***** MATERIAL FOR THE TASK
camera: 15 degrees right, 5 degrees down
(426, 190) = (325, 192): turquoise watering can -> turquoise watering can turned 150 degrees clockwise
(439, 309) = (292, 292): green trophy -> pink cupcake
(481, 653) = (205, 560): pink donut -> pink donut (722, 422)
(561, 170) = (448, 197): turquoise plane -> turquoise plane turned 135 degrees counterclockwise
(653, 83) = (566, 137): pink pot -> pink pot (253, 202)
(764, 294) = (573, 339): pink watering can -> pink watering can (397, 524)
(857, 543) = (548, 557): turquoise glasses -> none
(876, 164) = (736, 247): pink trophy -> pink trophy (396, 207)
**********
***** MATERIAL FOR THE TASK
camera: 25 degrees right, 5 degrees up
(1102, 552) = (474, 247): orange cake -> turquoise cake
**********
-- ABOUT THIS EXERCISE --
Check each line of the entries above, and show every one holding the word "degrees".

-- EXERCISE RESPONSE --
camera: 15 degrees right, 5 degrees down
(426, 190) = (325, 192): turquoise watering can -> turquoise watering can turned 150 degrees clockwise
(561, 170) = (448, 197): turquoise plane -> turquoise plane turned 135 degrees counterclockwise
camera: 25 degrees right, 5 degrees up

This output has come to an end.